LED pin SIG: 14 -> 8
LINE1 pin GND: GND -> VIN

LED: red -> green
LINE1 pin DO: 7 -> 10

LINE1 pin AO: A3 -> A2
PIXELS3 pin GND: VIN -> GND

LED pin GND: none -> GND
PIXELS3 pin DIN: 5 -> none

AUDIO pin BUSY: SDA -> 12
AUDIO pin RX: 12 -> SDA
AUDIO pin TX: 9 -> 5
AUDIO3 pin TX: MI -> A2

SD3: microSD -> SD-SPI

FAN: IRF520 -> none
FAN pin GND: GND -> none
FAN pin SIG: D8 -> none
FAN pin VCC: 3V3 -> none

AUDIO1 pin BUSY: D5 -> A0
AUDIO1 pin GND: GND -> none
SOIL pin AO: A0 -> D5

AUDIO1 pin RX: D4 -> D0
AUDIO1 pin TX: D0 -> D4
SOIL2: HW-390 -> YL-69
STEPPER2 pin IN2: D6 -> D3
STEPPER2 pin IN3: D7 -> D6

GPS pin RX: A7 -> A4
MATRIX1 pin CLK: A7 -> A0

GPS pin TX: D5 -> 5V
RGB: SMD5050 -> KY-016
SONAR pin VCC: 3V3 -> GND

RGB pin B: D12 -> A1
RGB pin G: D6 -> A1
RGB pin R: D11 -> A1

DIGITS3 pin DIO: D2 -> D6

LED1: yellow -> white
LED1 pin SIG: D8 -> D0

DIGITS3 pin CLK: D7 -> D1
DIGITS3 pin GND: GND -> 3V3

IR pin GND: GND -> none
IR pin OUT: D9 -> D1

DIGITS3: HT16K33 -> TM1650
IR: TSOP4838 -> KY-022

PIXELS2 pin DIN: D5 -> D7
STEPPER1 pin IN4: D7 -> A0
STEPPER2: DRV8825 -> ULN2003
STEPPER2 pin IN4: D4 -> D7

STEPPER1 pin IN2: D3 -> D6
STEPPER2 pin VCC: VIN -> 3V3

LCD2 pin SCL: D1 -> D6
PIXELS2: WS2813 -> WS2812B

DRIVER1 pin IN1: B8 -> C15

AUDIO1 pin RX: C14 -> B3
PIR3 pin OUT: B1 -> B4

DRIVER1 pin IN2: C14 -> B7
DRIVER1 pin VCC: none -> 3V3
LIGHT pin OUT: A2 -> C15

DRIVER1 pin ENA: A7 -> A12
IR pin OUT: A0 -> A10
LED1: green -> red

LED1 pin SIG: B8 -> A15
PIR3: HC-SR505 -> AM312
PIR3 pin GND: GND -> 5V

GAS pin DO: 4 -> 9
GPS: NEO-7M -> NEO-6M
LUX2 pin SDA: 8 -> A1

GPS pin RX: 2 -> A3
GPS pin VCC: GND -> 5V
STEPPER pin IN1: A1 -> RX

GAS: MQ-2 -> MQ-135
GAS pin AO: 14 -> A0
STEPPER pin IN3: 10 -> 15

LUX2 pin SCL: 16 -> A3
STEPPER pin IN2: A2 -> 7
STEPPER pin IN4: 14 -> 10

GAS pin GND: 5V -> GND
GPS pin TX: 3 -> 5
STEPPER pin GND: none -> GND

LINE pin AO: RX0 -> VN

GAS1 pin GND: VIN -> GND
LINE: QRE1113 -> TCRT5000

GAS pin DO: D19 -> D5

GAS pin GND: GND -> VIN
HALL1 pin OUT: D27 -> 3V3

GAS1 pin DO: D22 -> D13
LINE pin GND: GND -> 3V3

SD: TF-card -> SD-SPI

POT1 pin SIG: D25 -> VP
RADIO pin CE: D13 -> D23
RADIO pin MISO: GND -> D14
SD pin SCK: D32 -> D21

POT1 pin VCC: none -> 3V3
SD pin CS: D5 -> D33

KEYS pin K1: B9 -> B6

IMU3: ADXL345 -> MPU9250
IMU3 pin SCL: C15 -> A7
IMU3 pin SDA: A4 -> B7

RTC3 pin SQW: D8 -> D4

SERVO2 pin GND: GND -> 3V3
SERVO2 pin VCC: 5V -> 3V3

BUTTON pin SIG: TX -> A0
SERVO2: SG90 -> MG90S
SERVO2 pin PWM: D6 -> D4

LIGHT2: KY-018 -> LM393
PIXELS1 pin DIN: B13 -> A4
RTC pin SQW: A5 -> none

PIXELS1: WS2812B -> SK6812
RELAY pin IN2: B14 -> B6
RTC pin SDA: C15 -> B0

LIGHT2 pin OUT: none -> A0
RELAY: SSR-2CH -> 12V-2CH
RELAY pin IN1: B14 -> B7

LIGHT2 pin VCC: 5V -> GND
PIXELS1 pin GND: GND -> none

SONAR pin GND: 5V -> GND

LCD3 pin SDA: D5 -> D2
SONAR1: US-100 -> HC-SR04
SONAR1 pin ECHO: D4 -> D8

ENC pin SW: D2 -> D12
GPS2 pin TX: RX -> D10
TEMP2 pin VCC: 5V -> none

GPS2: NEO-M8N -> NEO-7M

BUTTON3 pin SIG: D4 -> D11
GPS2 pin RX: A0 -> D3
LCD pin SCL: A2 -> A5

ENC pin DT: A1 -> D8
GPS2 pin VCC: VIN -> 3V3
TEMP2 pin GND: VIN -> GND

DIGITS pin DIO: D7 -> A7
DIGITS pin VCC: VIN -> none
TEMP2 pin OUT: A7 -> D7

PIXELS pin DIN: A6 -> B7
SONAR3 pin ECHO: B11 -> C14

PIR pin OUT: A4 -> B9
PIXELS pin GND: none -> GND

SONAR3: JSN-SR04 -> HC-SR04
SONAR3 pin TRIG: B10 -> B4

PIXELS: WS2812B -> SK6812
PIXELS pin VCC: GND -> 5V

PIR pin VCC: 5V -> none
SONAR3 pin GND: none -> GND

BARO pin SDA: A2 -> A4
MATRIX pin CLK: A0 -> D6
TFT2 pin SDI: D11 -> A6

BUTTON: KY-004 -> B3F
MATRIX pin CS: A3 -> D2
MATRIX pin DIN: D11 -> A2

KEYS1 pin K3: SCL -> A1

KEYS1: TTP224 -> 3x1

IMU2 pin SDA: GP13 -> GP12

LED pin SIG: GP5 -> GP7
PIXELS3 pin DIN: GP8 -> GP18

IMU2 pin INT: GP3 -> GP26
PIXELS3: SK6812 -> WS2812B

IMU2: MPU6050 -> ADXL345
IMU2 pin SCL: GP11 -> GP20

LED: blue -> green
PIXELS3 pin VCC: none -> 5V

──────────────────────────────

• Problem description: Repeat, word for word, all the lines above.

• Output:
LED pin SIG: 14 -> 8
LINE1 pin GND: GND -> VIN

LED: red -> green
LINE1 pin DO: 7 -> 10

LINE1 pin AO: A3 -> A2
PIXELS3 pin GND: VIN -> GND

LED pin GND: none -> GND
PIXELS3 pin DIN: 5 -> none

AUDIO pin BUSY: SDA -> 12
AUDIO pin RX: 12 -> SDA
AUDIO pin TX: 9 -> 5
AUDIO3 pin TX: MI -> A2

SD3: microSD -> SD-SPI

FAN: IRF520 -> none
FAN pin GND: GND -> none
FAN pin SIG: D8 -> none
FAN pin VCC: 3V3 -> none

AUDIO1 pin BUSY: D5 -> A0
AUDIO1 pin GND: GND -> none
SOIL pin AO: A0 -> D5

AUDIO1 pin RX: D4 -> D0
AUDIO1 pin TX: D0 -> D4
SOIL2: HW-390 -> YL-69
STEPPER2 pin IN2: D6 -> D3
STEPPER2 pin IN3: D7 -> D6

GPS pin RX: A7 -> A4
MATRIX1 pin CLK: A7 -> A0

GPS pin TX: D5 -> 5V
RGB: SMD5050 -> KY-016
SONAR pin VCC: 3V3 -> GND

RGB pin B: D12 -> A1
RGB pin G: D6 -> A1
RGB pin R: D11 -> A1

DIGITS3 pin DIO: D2 -> D6

LED1: yellow -> white
LED1 pin SIG: D8 -> D0

DIGITS3 pin CLK: D7 -> D1
DIGITS3 pin GND: GND -> 3V3

IR pin GND: GND -> none
IR pin OUT: D9 -> D1

DIGITS3: HT16K33 -> TM1650
IR: TSOP4838 -> KY-022

PIXELS2 pin DIN: D5 -> D7
STEPPER1 pin IN4: D7 -> A0
STEPPER2: DRV8825 -> ULN2003
STEPPER2 pin IN4: D4 -> D7

STEPPER1 pin IN2: D3 -> D6
STEPPER2 pin VCC: VIN -> 3V3

LCD2 pin SCL: D1 -> D6
PIXELS2: WS2813 -> WS2812B

DRIVER1 pin IN1: B8 -> C15

AUDIO1 pin RX: C14 -> B3
PIR3 pin OUT: B1 -> B4

DRIVER1 pin IN2: C14 -> B7
DRIVER1 pin VCC: none -> 3V3
LIGHT pin OUT: A2 -> C15

DRIVER1 pin ENA: A7 -> A12
IR pin OUT: A0 -> A10
LED1: green -> red

LED1 pin SIG: B8 -> A15
PIR3: HC-SR505 -> AM312
PIR3 pin GND: GND -> 5V

GAS pin DO: 4 -> 9
GPS: NEO-7M -> NEO-6M
LUX2 pin SDA: 8 -> A1

GPS pin RX: 2 -> A3
GPS pin VCC: GND -> 5V
STEPPER pin IN1: A1 -> RX

GAS: MQ-2 -> MQ-135
GAS pin AO: 14 -> A0
STEPPER pin IN3: 10 -> 15

LUX2 pin SCL: 16 -> A3
STEPPER pin IN2: A2 -> 7
STEPPER pin IN4: 14 -> 10

GAS pin GND: 5V -> GND
GPS pin TX: 3 -> 5
STEPPER pin GND: none -> GND

LINE pin AO: RX0 -> VN

GAS1 pin GND: VIN -> GND
LINE: QRE1113 -> TCRT5000

GAS pin DO: D19 -> D5

GAS pin GND: GND -> VIN
HALL1 pin OUT: D27 -> 3V3

GAS1 pin DO: D22 -> D13
LINE pin GND: GND -> 3V3

SD: TF-card -> SD-SPI

POT1 pin SIG: D25 -> VP
RADIO pin CE: D13 -> D23
RADIO pin MISO: GND -> D14
SD pin SCK: D32 -> D21

POT1 pin VCC: none -> 3V3
SD pin CS: D5 -> D33

KEYS pin K1: B9 -> B6

IMU3: ADXL345 -> MPU9250
IMU3 pin SCL: C15 -> A7
IMU3 pin SDA: A4 -> B7

RTC3 pin SQW: D8 -> D4

SERVO2 pin GND: GND -> 3V3
SERVO2 pin VCC: 5V -> 3V3

BUTTON pin SIG: TX -> A0
SERVO2: SG90 -> MG90S
SERVO2 pin PWM: D6 -> D4

LIGHT2: KY-018 -> LM393
PIXELS1 pin DIN: B13 -> A4
RTC pin SQW: A5 -> none

PIXELS1: WS2812B -> SK6812
RELAY pin IN2: B14 -> B6
RTC pin SDA: C15 -> B0

LIGHT2 pin OUT: none -> A0
RELAY: SSR-2CH -> 12V-2CH
RELAY pin IN1: B14 -> B7

LIGHT2 pin VCC: 5V -> GND
PIXELS1 pin GND: GND -> none

SONAR pin GND: 5V -> GND

LCD3 pin SDA: D5 -> D2
SONAR1: US-100 -> HC-SR04
SONAR1 pin ECHO: D4 -> D8

ENC pin SW: D2 -> D12
GPS2 pin TX: RX -> D10
TEMP2 pin VCC: 5V -> none

GPS2: NEO-M8N -> NEO-7M

BUTTON3 pin SIG: D4 -> D11
GPS2 pin RX: A0 -> D3
LCD pin SCL: A2 -> A5

ENC pin DT: A1 -> D8
GPS2 pin VCC: VIN -> 3V3
TEMP2 pin GND: VIN -> GND

DIGITS pin DIO: D7 -> A7
DIGITS pin VCC: VIN -> none
TEMP2 pin OUT: A7 -> D7

PIXELS pin DIN: A6 -> B7
SONAR3 pin ECHO: B11 -> C14

PIR pin OUT: A4 -> B9
PIXELS pin GND: none -> GND

SONAR3: JSN-SR04 -> HC-SR04
SONAR3 pin TRIG: B10 -> B4

PIXELS: WS2812B -> SK6812
PIXELS pin VCC: GND -> 5V

PIR pin VCC: 5V -> none
SONAR3 pin GND: none -> GND

BARO pin SDA: A2 -> A4
MATRIX pin CLK: A0 -> D6
TFT2 pin SDI: D11 -> A6

BUTTON: KY-004 -> B3F
MATRIX pin CS: A3 -> D2
MATRIX pin DIN: D11 -> A2

KEYS1 pin K3: SCL -> A1

KEYS1: TTP224 -> 3x1

IMU2 pin SDA: GP13 -> GP12

LED pin SIG: GP5 -> GP7
PIXELS3 pin DIN: GP8 -> GP18

IMU2 pin INT: GP3 -> GP26
PIXELS3: SK6812 -> WS2812B

IMU2: MPU6050 -> ADXL345
IMU2 pin SCL: GP11 -> GP20

LED: blue -> green
PIXELS3 pin VCC: none -> 5V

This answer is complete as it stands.